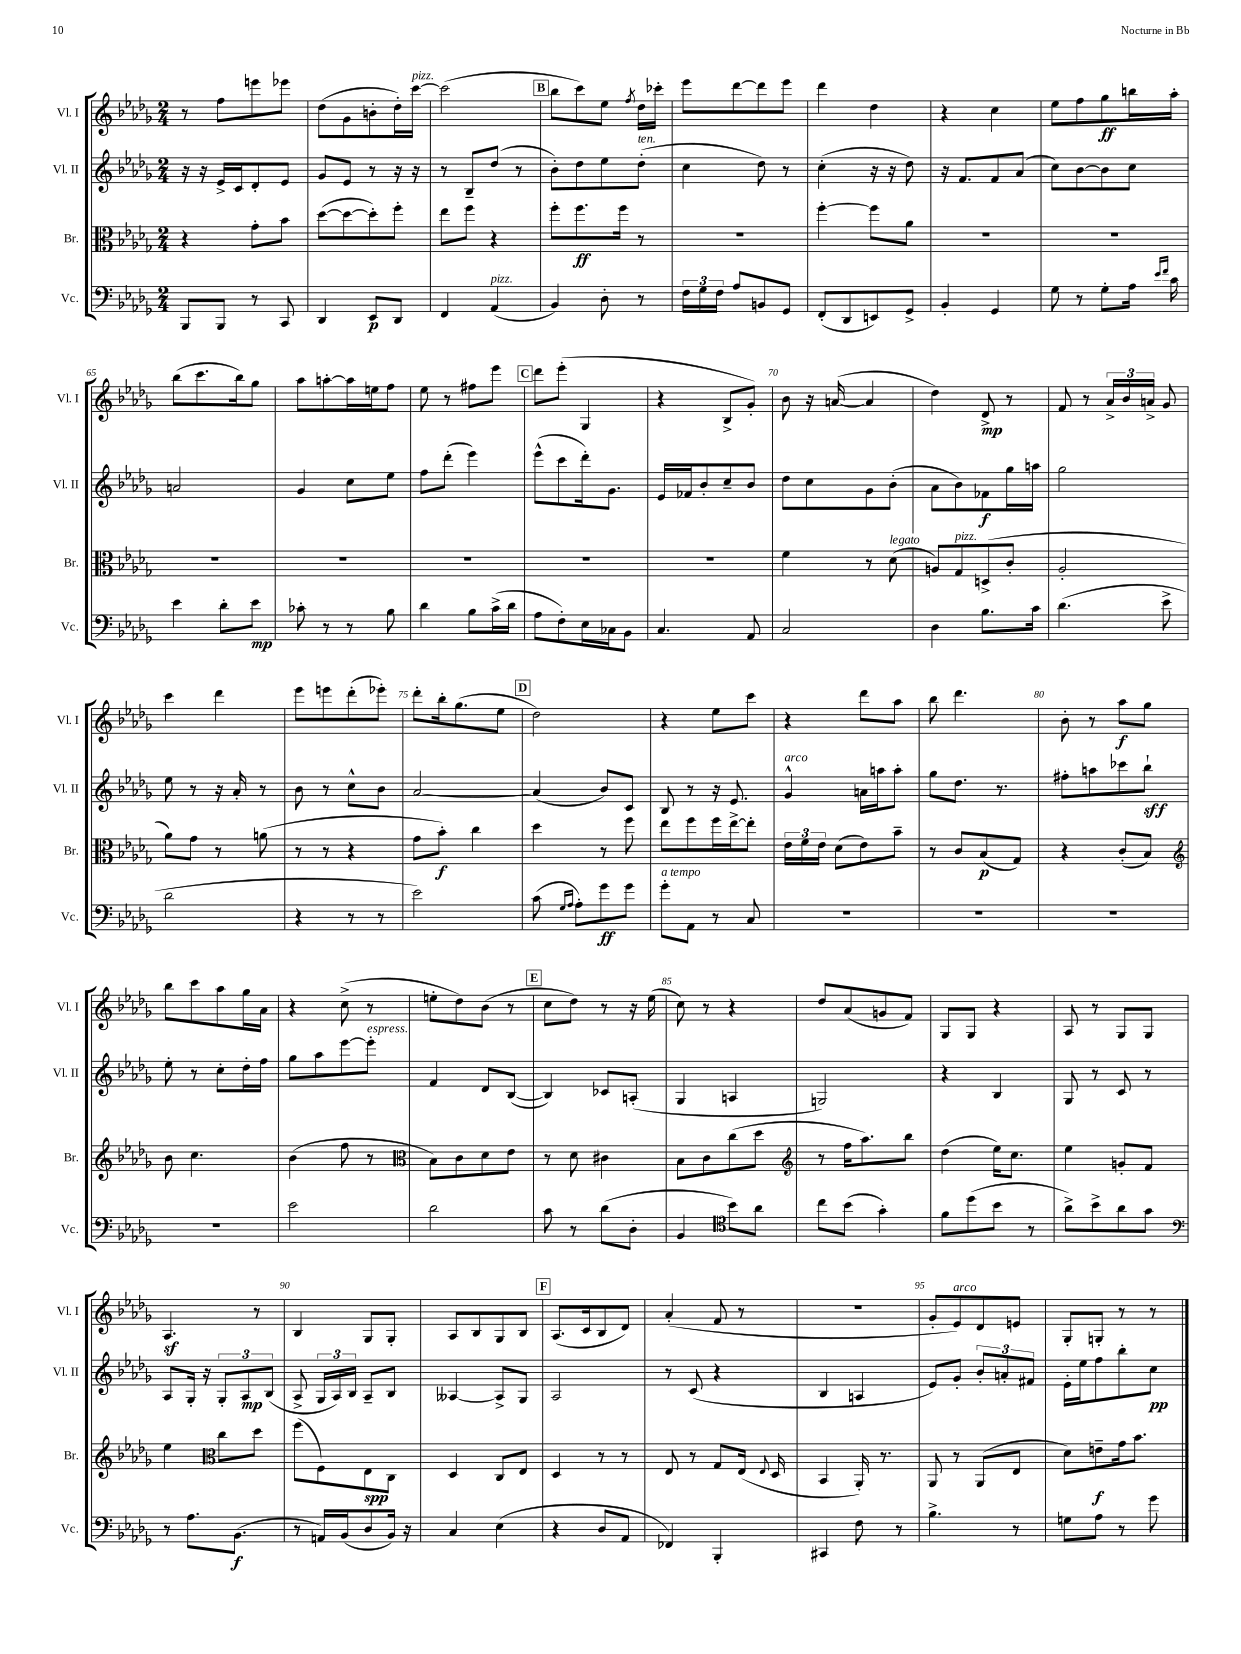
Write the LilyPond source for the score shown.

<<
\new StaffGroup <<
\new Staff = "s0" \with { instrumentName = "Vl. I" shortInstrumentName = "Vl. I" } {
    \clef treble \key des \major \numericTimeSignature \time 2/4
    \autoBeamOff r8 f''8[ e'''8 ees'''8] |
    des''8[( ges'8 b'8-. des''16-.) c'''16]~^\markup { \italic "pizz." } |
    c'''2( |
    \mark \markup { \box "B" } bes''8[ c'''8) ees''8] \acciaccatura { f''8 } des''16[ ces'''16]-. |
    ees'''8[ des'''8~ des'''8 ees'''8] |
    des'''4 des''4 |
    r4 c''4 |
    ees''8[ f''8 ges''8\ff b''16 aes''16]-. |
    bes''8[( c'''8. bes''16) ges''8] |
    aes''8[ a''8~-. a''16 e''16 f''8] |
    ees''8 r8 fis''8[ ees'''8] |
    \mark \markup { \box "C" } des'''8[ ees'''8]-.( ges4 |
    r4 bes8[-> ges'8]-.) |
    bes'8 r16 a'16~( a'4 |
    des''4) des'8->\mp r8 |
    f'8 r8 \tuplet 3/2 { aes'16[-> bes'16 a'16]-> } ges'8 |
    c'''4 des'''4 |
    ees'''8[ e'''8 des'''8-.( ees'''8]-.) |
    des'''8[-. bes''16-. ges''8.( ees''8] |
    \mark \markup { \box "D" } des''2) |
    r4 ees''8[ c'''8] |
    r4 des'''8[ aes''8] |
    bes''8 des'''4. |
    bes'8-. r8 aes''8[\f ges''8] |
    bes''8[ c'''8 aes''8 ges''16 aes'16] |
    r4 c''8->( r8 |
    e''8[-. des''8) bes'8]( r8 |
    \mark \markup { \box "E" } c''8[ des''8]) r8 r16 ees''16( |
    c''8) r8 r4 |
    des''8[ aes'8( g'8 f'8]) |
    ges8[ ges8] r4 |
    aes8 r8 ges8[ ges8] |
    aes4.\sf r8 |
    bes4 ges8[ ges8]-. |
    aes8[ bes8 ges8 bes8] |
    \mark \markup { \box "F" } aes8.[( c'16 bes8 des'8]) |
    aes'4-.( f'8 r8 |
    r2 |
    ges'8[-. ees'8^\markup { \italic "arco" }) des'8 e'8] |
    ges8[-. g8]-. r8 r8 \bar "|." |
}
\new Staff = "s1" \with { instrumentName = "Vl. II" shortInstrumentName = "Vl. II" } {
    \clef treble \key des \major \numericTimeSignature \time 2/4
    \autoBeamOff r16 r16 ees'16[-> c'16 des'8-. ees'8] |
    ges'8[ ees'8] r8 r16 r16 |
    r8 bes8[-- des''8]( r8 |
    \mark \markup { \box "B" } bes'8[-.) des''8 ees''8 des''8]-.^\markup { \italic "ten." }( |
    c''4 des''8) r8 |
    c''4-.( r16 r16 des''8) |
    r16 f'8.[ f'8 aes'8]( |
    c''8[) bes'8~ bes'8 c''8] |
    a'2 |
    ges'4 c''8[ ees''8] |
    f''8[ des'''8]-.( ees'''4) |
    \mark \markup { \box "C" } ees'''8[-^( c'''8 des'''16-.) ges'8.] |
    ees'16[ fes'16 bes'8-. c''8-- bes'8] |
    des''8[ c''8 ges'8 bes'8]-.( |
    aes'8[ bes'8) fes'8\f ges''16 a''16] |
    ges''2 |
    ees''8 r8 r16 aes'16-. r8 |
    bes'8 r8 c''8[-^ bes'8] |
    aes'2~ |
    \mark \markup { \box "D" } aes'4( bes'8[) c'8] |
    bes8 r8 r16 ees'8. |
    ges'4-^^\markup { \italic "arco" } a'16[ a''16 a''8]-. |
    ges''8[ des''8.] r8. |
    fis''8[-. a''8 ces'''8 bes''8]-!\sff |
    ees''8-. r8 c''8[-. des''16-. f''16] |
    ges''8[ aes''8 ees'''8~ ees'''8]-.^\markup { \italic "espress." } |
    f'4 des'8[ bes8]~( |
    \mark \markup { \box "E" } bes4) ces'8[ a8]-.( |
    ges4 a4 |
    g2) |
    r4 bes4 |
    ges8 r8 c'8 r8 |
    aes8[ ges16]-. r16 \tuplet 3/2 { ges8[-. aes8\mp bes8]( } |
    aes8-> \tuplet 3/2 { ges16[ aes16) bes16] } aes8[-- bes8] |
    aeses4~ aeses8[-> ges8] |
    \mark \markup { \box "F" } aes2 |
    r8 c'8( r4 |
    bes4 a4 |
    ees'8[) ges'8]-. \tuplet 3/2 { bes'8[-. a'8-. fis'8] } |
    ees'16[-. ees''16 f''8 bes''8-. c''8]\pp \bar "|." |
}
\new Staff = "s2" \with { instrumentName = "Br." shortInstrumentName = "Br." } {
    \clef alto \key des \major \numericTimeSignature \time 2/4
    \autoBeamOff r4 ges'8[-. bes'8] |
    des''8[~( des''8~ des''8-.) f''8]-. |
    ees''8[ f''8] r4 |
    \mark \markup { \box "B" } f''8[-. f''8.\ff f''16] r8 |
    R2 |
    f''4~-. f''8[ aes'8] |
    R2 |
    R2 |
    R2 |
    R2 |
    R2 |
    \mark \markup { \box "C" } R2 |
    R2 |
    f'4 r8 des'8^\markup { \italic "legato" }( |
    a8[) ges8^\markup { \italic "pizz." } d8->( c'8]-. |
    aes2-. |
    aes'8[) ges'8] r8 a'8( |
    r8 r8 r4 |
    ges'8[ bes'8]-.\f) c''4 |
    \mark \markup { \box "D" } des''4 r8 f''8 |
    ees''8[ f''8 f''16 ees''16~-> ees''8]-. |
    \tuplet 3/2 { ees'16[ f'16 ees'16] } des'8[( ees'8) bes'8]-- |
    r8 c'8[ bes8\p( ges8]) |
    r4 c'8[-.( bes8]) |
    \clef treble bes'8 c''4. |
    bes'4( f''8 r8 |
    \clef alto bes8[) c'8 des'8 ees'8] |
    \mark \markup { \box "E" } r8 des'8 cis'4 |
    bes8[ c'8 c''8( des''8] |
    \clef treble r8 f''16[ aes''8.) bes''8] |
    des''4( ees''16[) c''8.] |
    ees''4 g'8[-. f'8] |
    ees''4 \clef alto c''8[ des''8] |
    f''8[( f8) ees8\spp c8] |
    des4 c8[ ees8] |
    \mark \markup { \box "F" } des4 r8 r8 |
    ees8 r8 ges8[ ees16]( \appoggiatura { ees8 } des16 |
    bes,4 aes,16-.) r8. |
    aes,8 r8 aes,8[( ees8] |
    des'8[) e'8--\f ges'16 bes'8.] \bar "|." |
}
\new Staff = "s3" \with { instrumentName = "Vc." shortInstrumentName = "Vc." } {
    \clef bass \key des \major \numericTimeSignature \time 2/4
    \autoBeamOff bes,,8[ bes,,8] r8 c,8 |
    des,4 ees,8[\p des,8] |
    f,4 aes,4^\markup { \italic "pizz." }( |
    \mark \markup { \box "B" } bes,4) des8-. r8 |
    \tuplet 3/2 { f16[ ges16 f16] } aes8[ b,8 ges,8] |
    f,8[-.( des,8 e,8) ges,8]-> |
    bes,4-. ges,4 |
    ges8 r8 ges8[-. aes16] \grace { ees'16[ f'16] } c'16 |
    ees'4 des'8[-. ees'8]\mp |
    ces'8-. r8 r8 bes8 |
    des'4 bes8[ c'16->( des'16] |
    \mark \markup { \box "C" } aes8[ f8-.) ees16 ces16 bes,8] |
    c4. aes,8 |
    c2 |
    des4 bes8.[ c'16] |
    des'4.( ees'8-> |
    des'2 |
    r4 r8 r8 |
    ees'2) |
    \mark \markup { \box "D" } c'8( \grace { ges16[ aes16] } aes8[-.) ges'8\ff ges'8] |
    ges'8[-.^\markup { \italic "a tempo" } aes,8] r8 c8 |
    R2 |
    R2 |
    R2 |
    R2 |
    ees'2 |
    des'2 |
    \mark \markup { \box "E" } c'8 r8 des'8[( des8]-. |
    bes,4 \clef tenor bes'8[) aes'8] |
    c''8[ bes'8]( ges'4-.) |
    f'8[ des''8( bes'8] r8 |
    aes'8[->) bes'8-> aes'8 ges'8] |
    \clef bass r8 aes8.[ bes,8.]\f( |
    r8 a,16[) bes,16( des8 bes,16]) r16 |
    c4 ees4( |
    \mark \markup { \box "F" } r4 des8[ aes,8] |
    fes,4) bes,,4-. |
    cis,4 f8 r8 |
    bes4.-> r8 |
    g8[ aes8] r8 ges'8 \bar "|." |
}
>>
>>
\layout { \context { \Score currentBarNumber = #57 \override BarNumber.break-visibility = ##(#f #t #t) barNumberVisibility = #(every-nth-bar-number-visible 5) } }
+-------+
Task directions:
Return every line of the material above that contains the word "arco".

Finished answer:
    ges'8[-. ees'8^\markup { \italic "arco" }) des'8 e'8] |
    ges'4-^^\markup { \italic "arco" } a'16[ a''16 a''8]-. |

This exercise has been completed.